═══ Provided information

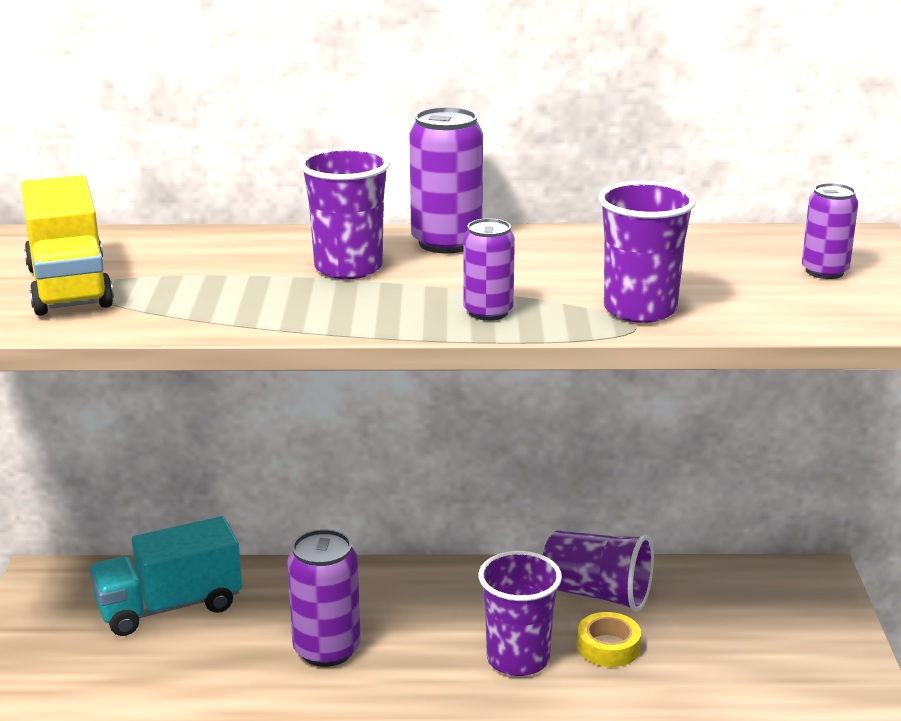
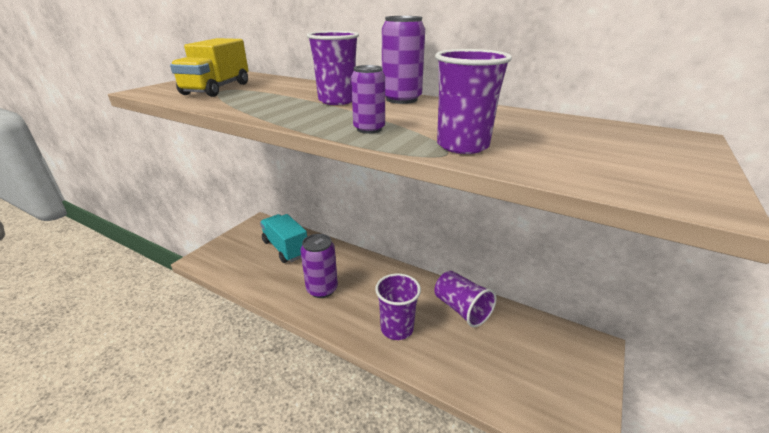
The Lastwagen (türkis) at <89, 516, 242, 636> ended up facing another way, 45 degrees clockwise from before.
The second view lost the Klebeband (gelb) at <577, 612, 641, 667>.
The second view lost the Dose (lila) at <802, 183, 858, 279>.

══════
═══ Provided information

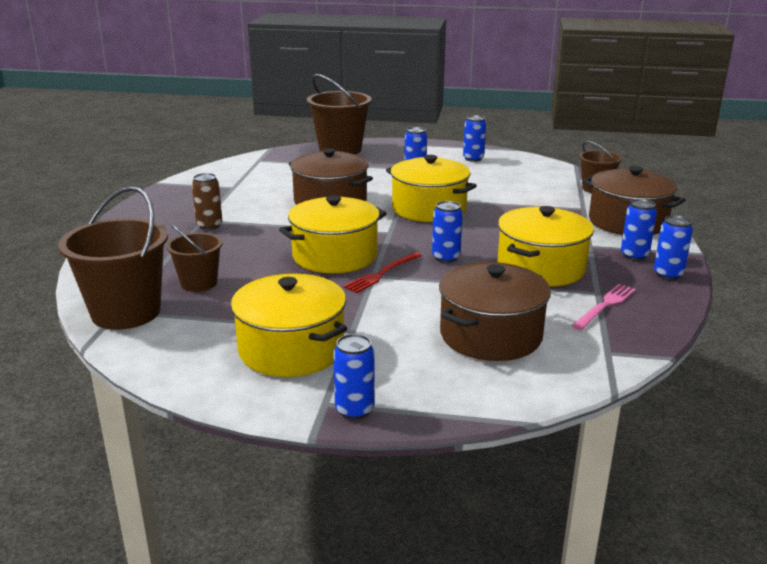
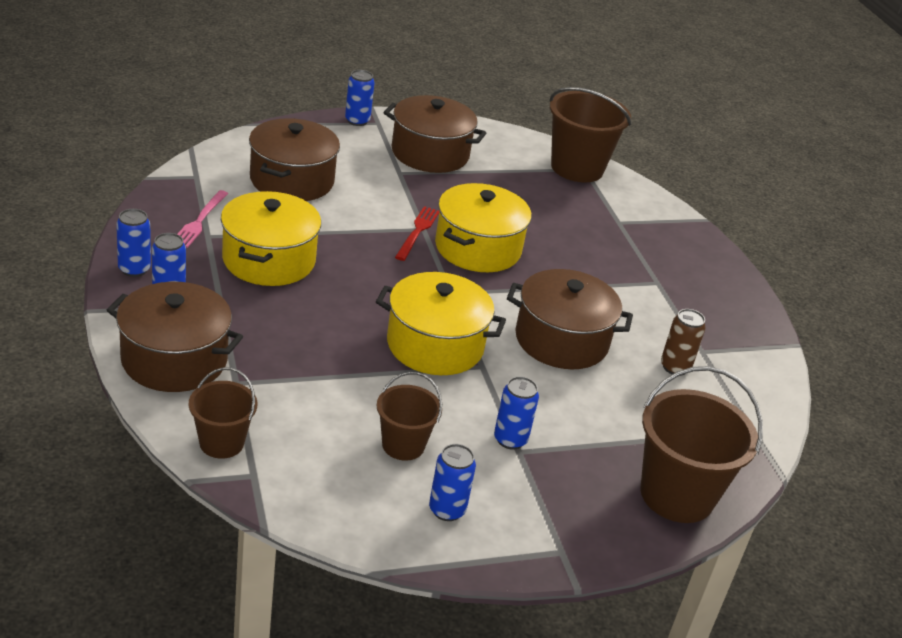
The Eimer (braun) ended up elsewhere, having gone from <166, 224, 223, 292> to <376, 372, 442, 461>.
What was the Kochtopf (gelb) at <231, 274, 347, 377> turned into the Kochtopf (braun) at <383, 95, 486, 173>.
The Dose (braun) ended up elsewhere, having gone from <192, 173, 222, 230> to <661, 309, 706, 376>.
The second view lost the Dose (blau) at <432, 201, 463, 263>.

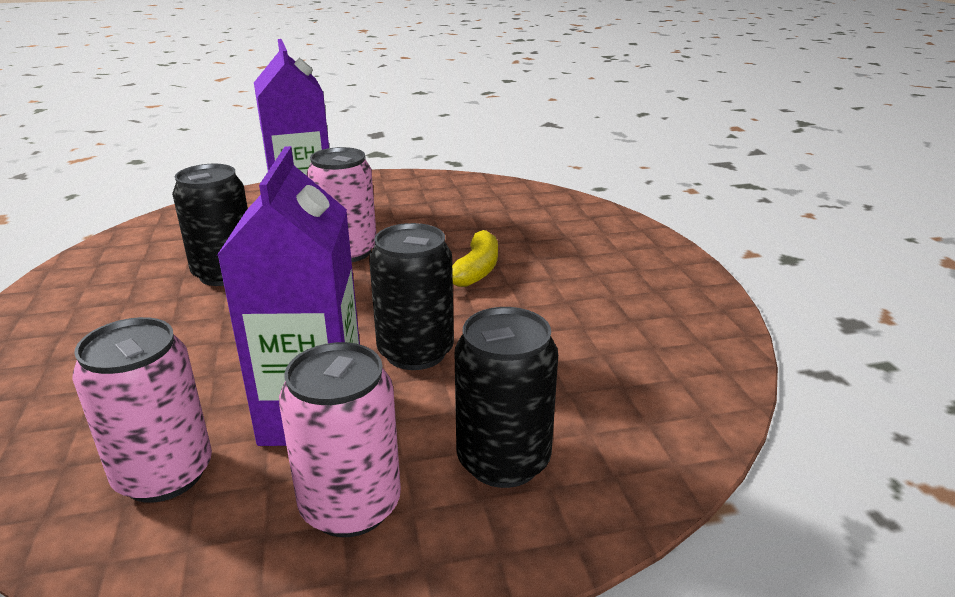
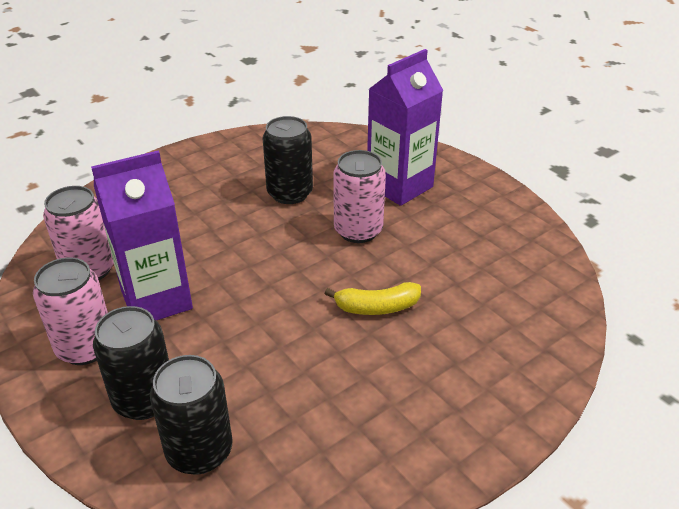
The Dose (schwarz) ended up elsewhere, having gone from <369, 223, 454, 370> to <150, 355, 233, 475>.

══════
═══ Provided information

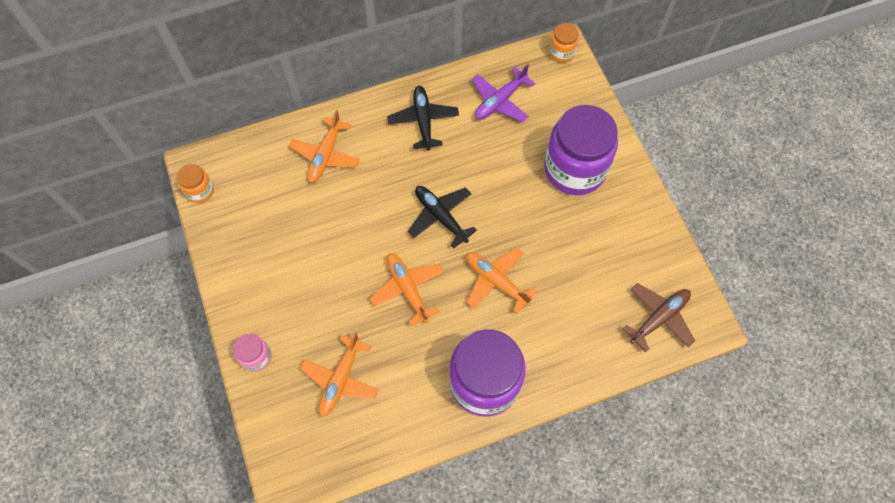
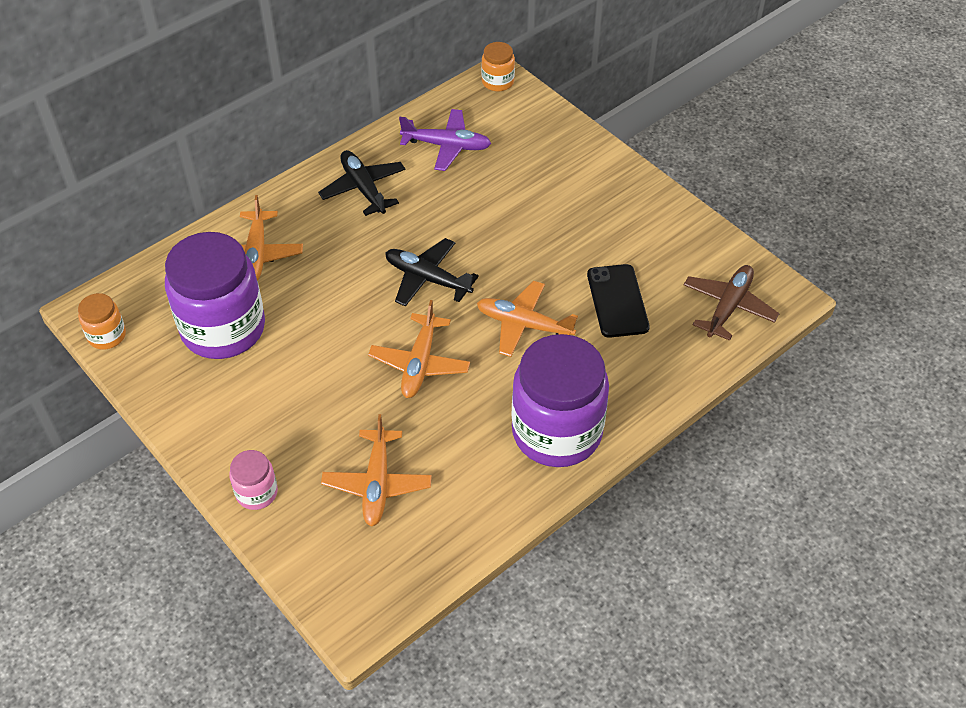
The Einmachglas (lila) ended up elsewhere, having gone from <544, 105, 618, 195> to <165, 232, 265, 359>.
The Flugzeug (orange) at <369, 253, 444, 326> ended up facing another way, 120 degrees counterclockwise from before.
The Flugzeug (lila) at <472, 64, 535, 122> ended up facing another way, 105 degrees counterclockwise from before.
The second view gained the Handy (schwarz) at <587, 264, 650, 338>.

══════

## [Your assignment]
Leave out every line above except those from the line with "The Flugzeug (orange)" up to and including the line with "The second view gained", and copy those exactly.

## [Expected answer]
The Flugzeug (orange) at <369, 253, 444, 326> ended up facing another way, 120 degrees counterclockwise from before.
The Flugzeug (lila) at <472, 64, 535, 122> ended up facing another way, 105 degrees counterclockwise from before.
The second view gained the Handy (schwarz) at <587, 264, 650, 338>.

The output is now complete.